Records excerpted from a collection:
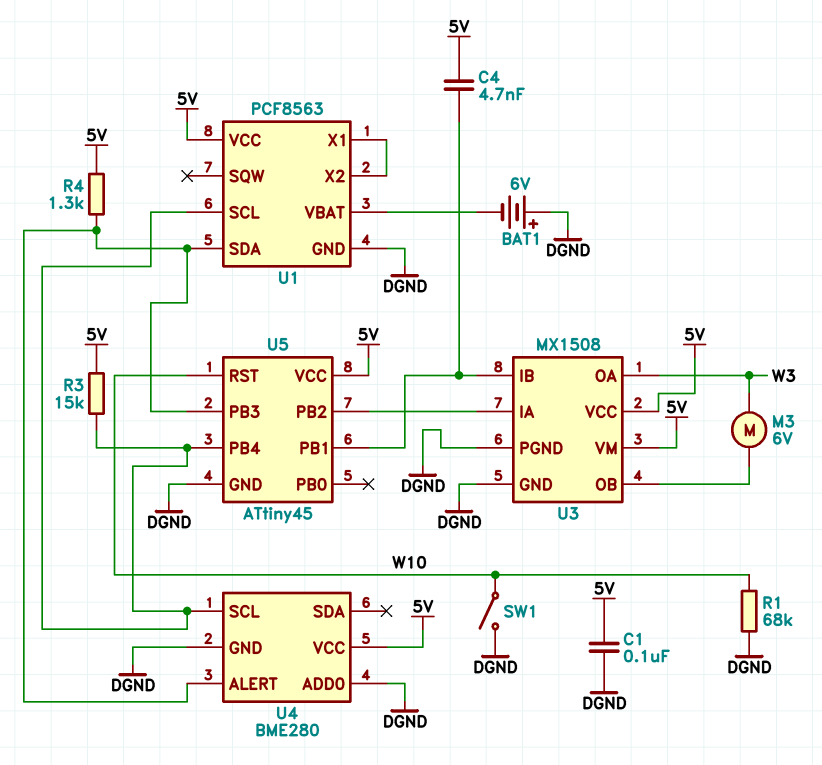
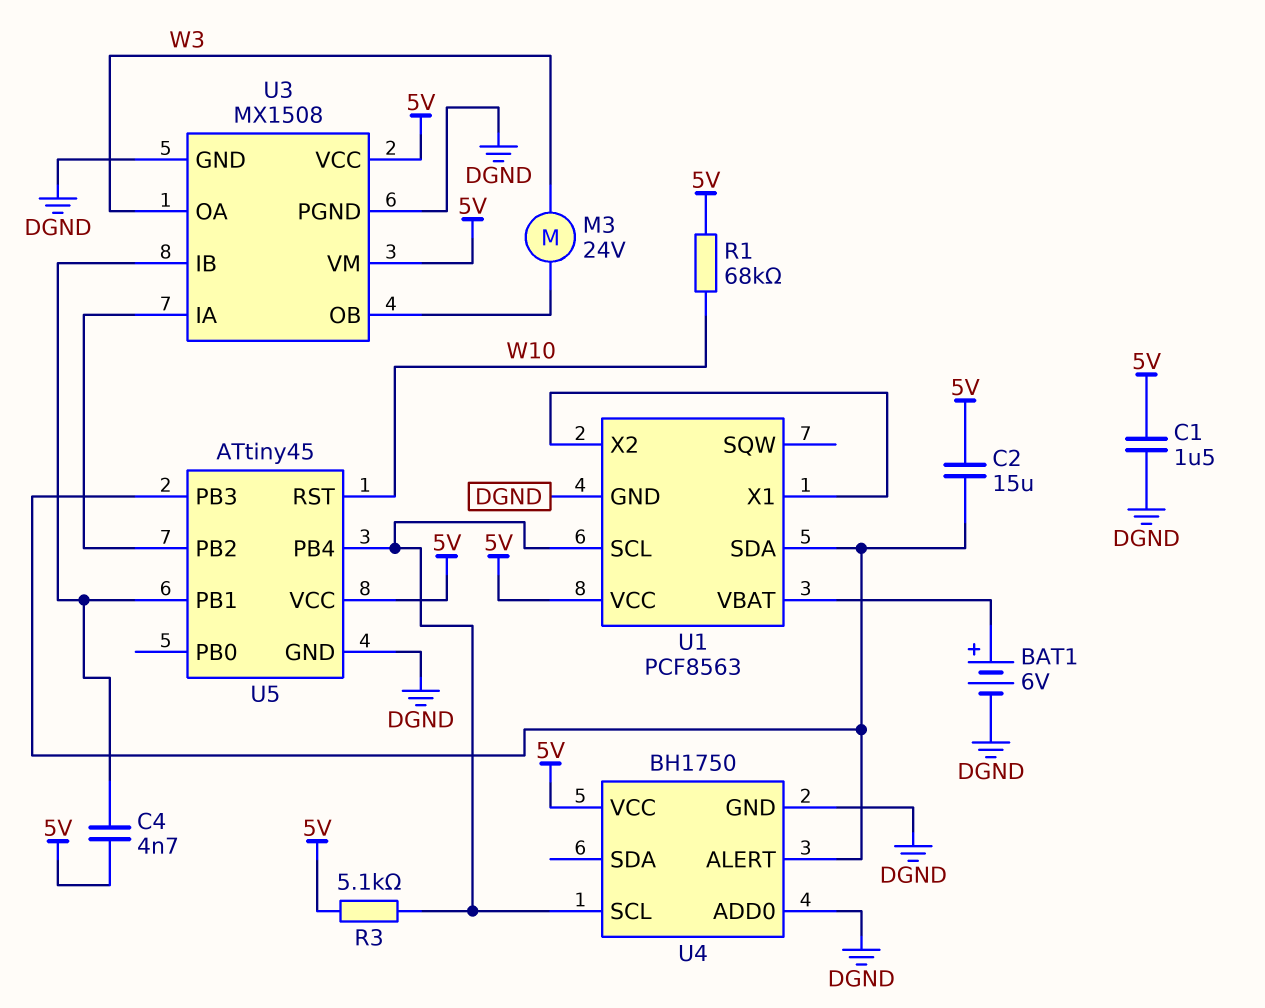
BAT1: 6V (plus DGND, minus U1/VBAT) -> 6V (plus U1/VBAT, minus DGND)
C1: 100nF (5V, DGND) -> 1.5uF (5V, DGND)
C2: none -> 15uF (5V, U1/SDA)
M3: motor 6V (U3/OB, W3) -> motor 24V (U3/OB, W3)
R1: 68k (DGND, W10) -> 68k (5V, W10)
R3: 15k (5V, U1/SCL) -> 5.1k (5V, U1/SCL)
R4: 1.3k (5V, U1/SDA) -> none
SW1: switch (DGND, W10) -> none
U4: BME280 -> BH1750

Task — Where a line above contains the word "none", copy that line.

Your solution —
C2: none -> 15uF (5V, U1/SDA)
R4: 1.3k (5V, U1/SDA) -> none
SW1: switch (DGND, W10) -> none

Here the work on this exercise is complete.